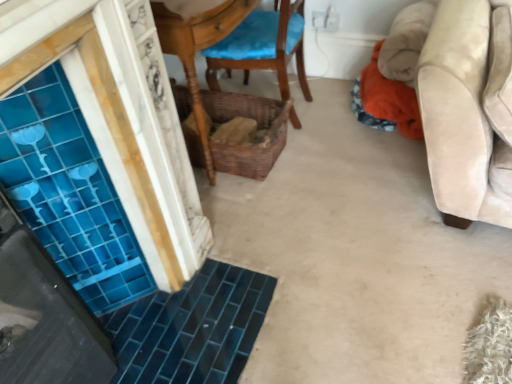
This screenshot has height=384, width=512. Describe the element at coordinates (257, 129) in the screenshot. I see `woven brown basket at center` at that location.

I want to click on woven brown basket at center, so click(x=257, y=129).

What is the approximate width of woven brown basket at center?

It is 59.55 centimeters.

What is the approximate width of wooden chair with blue cushion at center?

20.39 inches.

You are a GUI agent. You are given a task and a screenshot of the screen. Output one action in this format:
    pyautogui.click(x=<x>, y=<y>)
    Task: Click on the wooden chair with blue cushion at center
    
    Given the screenshot: What is the action you would take?
    pyautogui.click(x=262, y=47)

Describe the element at coordinates (262, 47) in the screenshot. Image resolution: width=512 pixels, height=384 pixels. I see `wooden chair with blue cushion at center` at that location.

At what (x,y) coordinates should I click in order to perform the action: click on woven brown basket at center. Please return your answer as a coordinate pair (x, y). The height and width of the screenshot is (384, 512). Looking at the image, I should click on (257, 129).

Considering the positions of objects woven brown basket at center and wooden chair with blue cushion at center in the image provided, who is more to the right, woven brown basket at center or wooden chair with blue cushion at center?

wooden chair with blue cushion at center is more to the right.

• [GOAL] Show each line above that contains the word "coordinates", copied in full.

• [SOLUTION TO THE EXERCISE]
This screenshot has height=384, width=512. Describe the element at coordinates (257, 129) in the screenshot. I see `woven brown basket at center` at that location.
Describe the element at coordinates (262, 47) in the screenshot. Image resolution: width=512 pixels, height=384 pixels. I see `wooden chair with blue cushion at center` at that location.
At what (x,y) coordinates should I click in order to perform the action: click on woven brown basket at center. Please return your answer as a coordinate pair (x, y). The height and width of the screenshot is (384, 512). Looking at the image, I should click on (257, 129).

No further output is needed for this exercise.